EXERCISE INSTRUCTIONS:
Reproduce the data that follows character for character, but omit its pictures.

EXERCISE MATERIAL:
━━━━━━━━━━

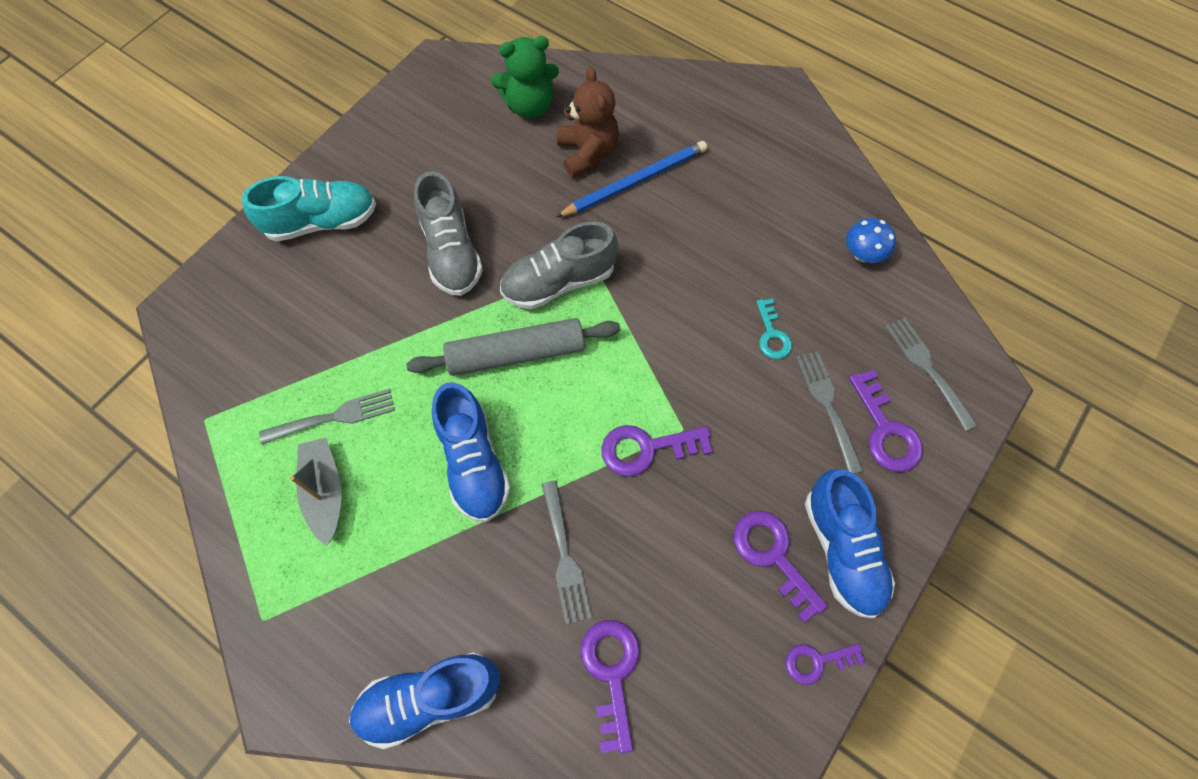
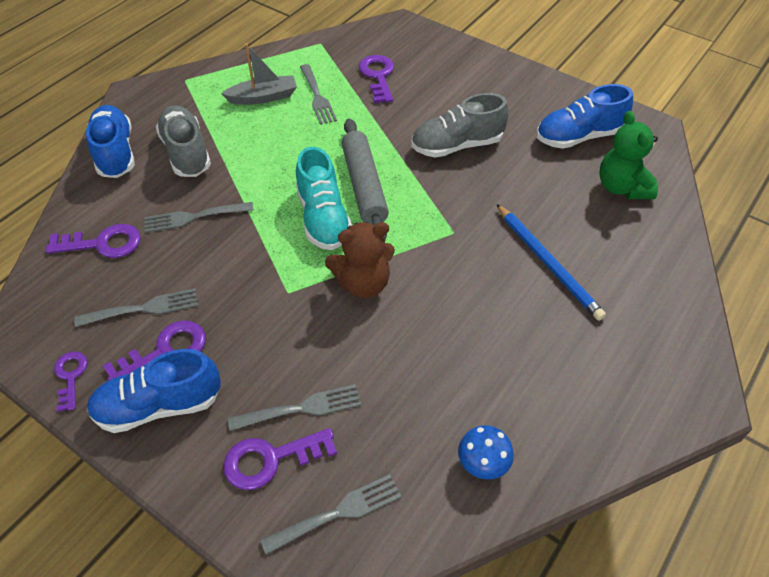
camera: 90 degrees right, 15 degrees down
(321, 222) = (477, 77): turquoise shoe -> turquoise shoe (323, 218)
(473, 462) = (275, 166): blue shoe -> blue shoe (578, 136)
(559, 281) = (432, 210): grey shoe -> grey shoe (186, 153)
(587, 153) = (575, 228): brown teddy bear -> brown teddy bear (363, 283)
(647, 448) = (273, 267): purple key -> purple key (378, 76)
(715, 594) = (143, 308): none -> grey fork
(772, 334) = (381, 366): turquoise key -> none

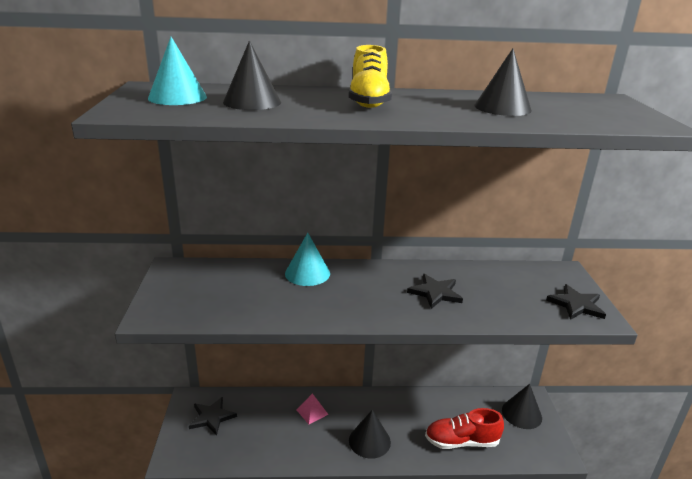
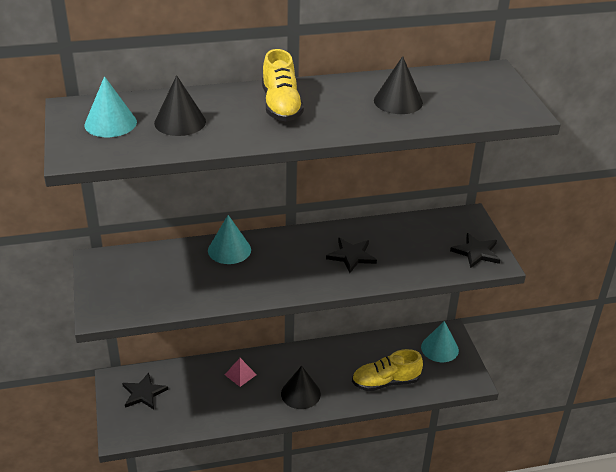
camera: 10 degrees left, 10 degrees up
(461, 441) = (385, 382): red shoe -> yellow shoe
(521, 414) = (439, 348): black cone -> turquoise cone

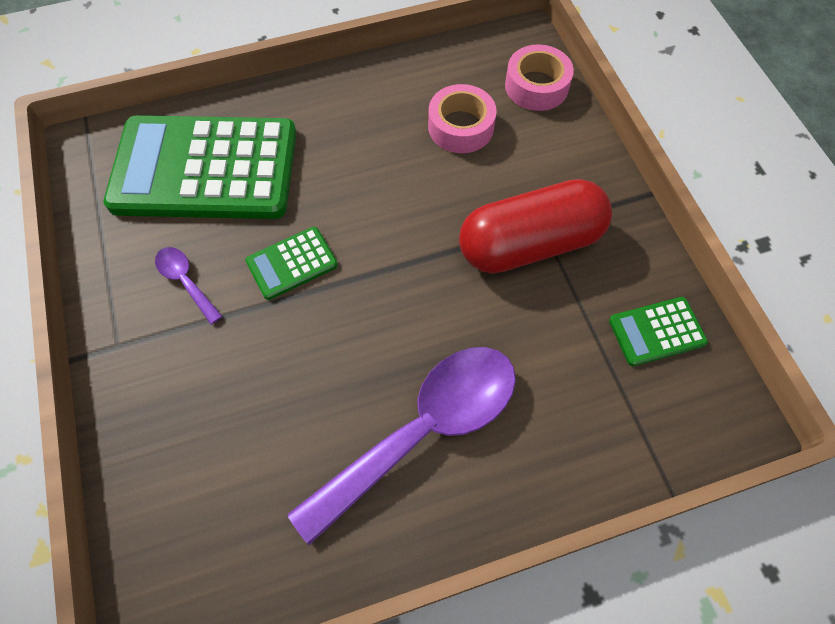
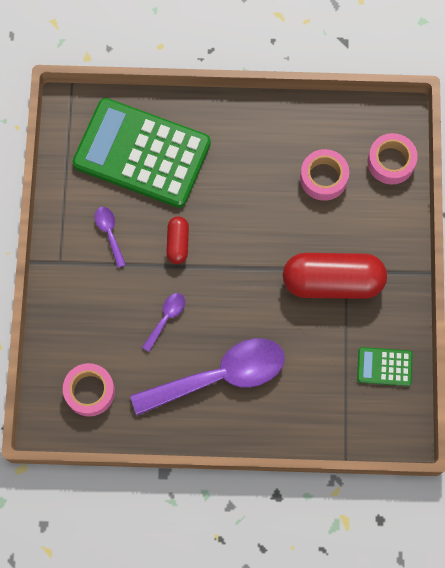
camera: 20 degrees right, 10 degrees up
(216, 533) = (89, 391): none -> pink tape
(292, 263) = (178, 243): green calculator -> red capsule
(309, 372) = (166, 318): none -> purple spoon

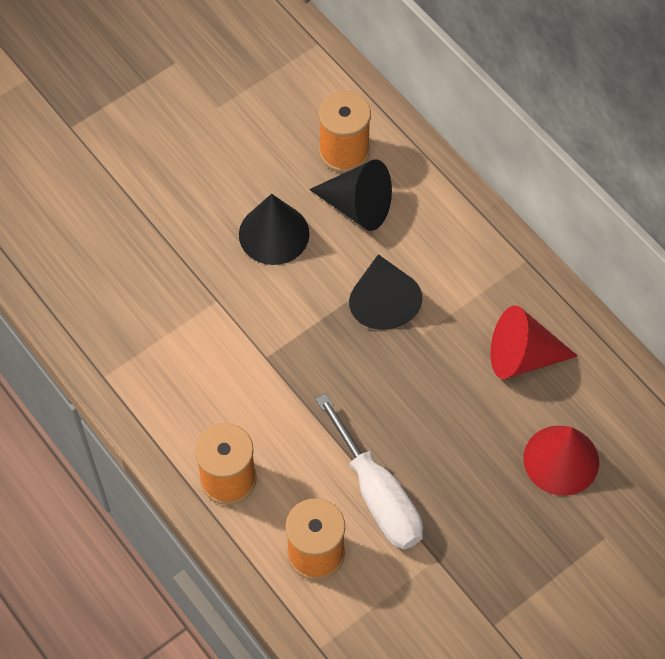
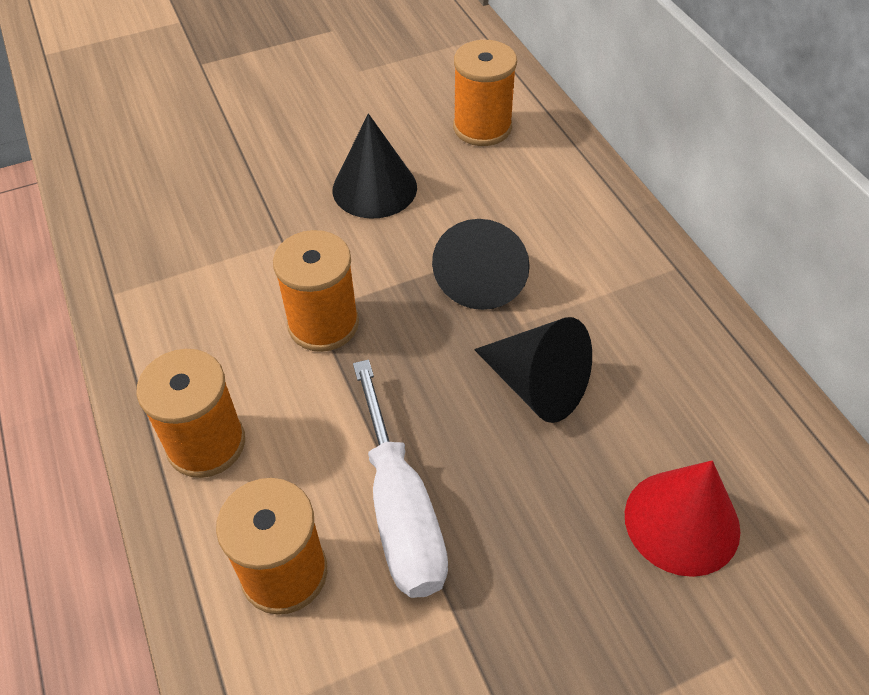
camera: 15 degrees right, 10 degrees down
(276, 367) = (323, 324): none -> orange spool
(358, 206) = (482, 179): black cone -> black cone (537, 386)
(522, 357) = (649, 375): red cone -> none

━━━━━━━━━━

EXPECTED ANSWER:
camera: 90 degrees right, 15 degrees down
(321, 222) = (477, 77): turquoise shoe -> turquoise shoe (323, 218)
(473, 462) = (275, 166): blue shoe -> blue shoe (578, 136)
(559, 281) = (432, 210): grey shoe -> grey shoe (186, 153)
(587, 153) = (575, 228): brown teddy bear -> brown teddy bear (363, 283)
(647, 448) = (273, 267): purple key -> purple key (378, 76)
(715, 594) = (143, 308): none -> grey fork
(772, 334) = (381, 366): turquoise key -> none

camera: 10 degrees left, 10 degrees up
(461, 441) = (385, 382): red shoe -> yellow shoe
(521, 414) = (439, 348): black cone -> turquoise cone

camera: 20 degrees right, 10 degrees up
(216, 533) = (89, 391): none -> pink tape
(292, 263) = (178, 243): green calculator -> red capsule
(309, 372) = (166, 318): none -> purple spoon

camera: 15 degrees right, 10 degrees down
(276, 367) = (323, 324): none -> orange spool
(358, 206) = (482, 179): black cone -> black cone (537, 386)
(522, 357) = (649, 375): red cone -> none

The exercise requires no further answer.